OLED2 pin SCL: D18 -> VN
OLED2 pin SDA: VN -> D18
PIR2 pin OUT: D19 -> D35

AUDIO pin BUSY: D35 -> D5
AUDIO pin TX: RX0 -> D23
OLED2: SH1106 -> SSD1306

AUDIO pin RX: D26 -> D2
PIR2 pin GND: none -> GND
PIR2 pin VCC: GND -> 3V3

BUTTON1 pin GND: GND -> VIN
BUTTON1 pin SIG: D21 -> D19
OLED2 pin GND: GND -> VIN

Problem description: From the line holding "OLED2 pin SDA: VN -> D18" down to the final line above, quote every line exactly and only those lines.

Exercise output:
OLED2 pin SDA: VN -> D18
PIR2 pin OUT: D19 -> D35

AUDIO pin BUSY: D35 -> D5
AUDIO pin TX: RX0 -> D23
OLED2: SH1106 -> SSD1306

AUDIO pin RX: D26 -> D2
PIR2 pin GND: none -> GND
PIR2 pin VCC: GND -> 3V3

BUTTON1 pin GND: GND -> VIN
BUTTON1 pin SIG: D21 -> D19
OLED2 pin GND: GND -> VIN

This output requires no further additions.